• **Work required**: Omit every image, and transcribe the remaining entries exactly as given.

*** Opening of Records supplied ***

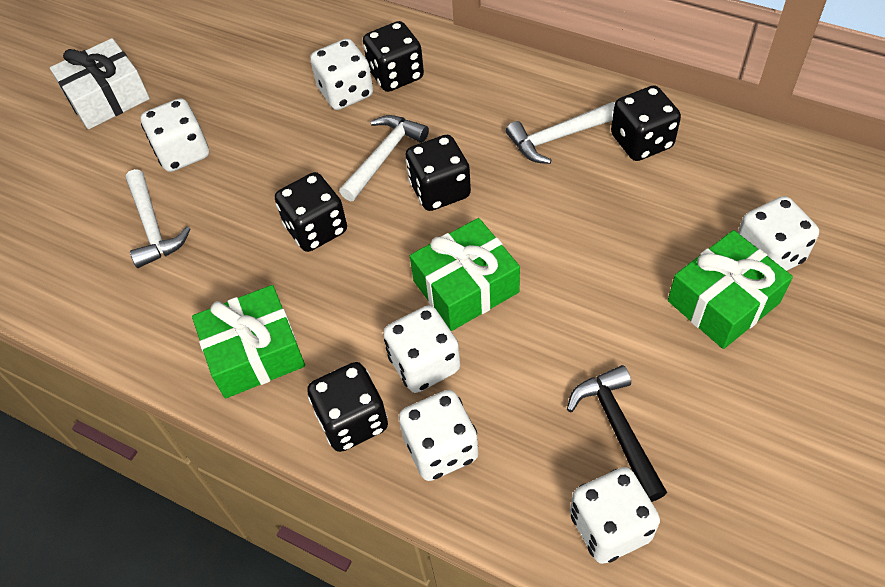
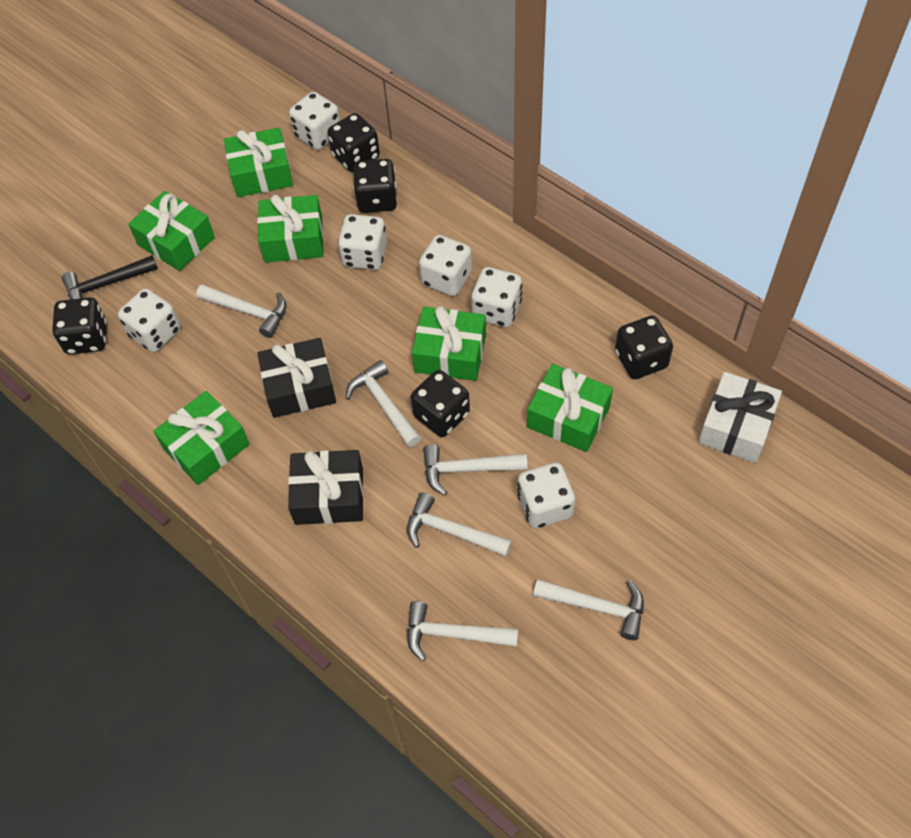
black gift: 0 -> 2
green gift: 3 -> 6
white hammer: 3 -> 6

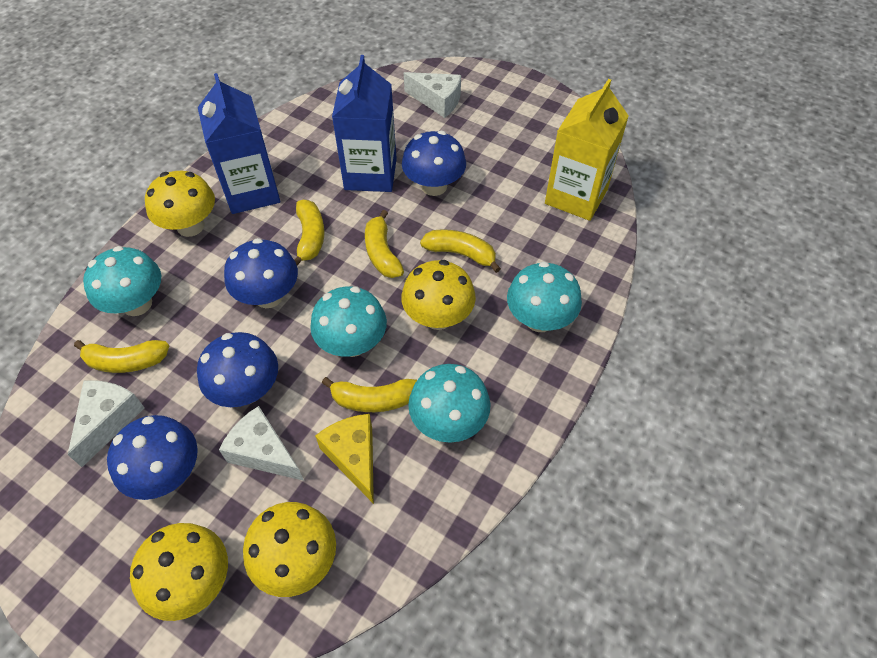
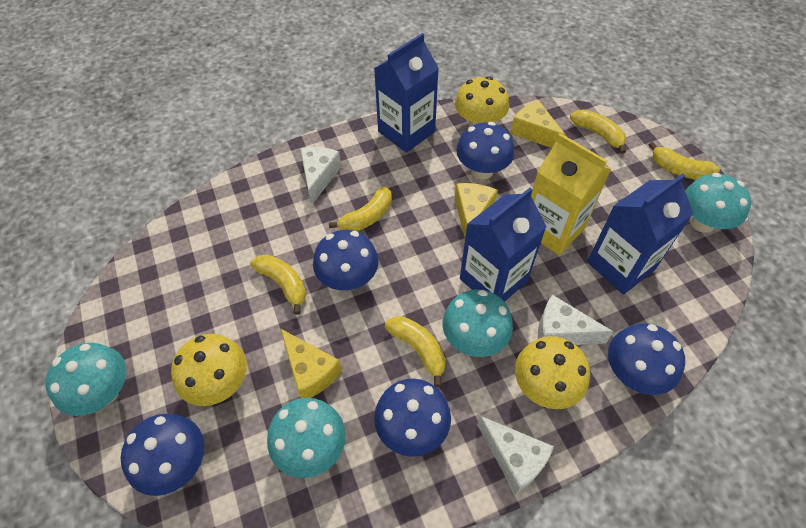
blue carton: 2 -> 3
blue mushroom: 4 -> 5
yellow cheese: 1 -> 3
yellow mushroom: 4 -> 3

*** Close of Records supplied ***

• **Written answer**:
black gift: 0 -> 2
green gift: 3 -> 6
white hammer: 3 -> 6

blue carton: 2 -> 3
blue mushroom: 4 -> 5
yellow cheese: 1 -> 3
yellow mushroom: 4 -> 3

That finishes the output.